++++ Extracted material
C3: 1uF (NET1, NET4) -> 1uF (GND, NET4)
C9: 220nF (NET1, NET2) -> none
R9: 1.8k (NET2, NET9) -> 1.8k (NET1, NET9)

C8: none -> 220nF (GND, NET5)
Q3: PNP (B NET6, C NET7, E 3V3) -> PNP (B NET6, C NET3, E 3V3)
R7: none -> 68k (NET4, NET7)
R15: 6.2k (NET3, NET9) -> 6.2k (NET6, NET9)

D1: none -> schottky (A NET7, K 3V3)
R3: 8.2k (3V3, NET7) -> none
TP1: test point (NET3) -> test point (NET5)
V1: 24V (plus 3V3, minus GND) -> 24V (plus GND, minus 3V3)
++++++++
→ How to complete this task:
Please report the number of lines in the data that include the word "none", and add no other text.

→ Exercise result:
5